Collection entries
start

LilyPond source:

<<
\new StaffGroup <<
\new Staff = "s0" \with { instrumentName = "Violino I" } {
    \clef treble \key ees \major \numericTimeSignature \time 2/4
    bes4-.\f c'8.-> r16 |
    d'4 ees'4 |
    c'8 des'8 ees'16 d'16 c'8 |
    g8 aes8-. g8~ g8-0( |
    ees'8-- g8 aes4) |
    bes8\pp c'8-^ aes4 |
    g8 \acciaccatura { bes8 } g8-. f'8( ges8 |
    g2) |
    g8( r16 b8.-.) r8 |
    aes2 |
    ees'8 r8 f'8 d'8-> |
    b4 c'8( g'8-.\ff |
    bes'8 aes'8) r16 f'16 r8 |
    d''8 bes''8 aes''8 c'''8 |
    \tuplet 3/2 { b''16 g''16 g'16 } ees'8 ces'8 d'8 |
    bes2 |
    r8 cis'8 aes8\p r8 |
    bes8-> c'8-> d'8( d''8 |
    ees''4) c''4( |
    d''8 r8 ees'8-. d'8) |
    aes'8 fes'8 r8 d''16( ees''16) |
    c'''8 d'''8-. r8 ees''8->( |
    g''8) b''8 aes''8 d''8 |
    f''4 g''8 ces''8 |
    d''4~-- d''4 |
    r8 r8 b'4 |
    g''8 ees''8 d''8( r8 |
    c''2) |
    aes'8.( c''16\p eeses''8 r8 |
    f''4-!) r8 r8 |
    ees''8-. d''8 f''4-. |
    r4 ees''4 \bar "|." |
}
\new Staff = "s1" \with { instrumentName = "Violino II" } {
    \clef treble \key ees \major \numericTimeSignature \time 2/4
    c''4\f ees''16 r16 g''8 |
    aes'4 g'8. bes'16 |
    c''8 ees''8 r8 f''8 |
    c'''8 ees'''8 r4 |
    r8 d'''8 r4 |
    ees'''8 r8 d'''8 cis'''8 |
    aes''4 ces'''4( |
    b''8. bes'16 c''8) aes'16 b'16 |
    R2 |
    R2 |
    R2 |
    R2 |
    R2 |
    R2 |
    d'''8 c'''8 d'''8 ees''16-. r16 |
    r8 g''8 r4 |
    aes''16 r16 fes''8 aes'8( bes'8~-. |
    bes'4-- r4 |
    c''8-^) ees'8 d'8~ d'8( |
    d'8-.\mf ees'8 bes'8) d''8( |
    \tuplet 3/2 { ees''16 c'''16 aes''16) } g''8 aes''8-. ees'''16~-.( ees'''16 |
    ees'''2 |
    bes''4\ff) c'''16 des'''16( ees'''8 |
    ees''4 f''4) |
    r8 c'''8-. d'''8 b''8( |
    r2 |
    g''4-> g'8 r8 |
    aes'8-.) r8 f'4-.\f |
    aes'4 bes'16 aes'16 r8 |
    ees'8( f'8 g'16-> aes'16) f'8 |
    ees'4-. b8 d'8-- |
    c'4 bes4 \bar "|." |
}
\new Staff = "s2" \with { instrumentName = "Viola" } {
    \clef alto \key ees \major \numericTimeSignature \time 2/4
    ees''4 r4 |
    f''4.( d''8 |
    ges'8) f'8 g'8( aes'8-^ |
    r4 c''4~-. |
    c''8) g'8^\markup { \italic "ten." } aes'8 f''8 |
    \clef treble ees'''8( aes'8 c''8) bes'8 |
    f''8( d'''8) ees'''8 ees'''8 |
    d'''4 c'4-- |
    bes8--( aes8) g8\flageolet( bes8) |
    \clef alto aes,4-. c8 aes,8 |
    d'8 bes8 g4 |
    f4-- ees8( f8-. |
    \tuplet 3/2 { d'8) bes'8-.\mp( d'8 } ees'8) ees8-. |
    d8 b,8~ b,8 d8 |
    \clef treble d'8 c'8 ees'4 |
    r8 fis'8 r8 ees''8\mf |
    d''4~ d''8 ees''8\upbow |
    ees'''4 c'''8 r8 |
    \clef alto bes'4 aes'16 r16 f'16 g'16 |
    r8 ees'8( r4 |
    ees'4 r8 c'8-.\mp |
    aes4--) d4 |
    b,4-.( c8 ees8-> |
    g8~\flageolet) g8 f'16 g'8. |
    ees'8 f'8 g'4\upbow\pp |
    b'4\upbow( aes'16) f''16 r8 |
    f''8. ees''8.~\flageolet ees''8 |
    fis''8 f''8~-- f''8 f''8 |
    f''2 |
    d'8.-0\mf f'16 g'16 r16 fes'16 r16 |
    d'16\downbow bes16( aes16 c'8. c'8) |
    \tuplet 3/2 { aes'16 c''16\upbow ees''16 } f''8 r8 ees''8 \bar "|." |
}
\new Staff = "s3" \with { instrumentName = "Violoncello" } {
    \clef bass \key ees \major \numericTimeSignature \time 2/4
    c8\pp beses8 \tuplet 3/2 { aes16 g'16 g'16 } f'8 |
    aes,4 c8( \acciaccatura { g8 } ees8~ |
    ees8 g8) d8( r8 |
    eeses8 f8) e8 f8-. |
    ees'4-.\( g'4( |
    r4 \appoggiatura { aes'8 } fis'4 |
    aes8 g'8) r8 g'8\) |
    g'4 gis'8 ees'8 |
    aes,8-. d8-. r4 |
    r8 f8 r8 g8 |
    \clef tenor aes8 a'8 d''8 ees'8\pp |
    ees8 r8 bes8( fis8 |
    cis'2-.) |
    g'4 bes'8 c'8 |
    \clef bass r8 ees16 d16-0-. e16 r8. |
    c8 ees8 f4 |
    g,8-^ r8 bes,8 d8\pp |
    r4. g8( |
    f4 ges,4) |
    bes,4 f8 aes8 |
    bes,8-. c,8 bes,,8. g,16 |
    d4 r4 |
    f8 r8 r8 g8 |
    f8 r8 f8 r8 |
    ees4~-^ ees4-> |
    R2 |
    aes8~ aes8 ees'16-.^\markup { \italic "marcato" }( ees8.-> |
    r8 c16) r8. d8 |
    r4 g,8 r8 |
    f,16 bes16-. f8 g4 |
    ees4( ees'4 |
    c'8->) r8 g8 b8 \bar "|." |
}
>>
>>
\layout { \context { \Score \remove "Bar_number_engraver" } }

end

◆ Prompt
Collect each line of the data above that contains the word "major" and list those lines in their original order.

◆ Expected output
    \clef treble \key ees \major \numericTimeSignature \time 2/4
    \clef treble \key ees \major \numericTimeSignature \time 2/4
    \clef alto \key ees \major \numericTimeSignature \time 2/4
    \clef bass \key ees \major \numericTimeSignature \time 2/4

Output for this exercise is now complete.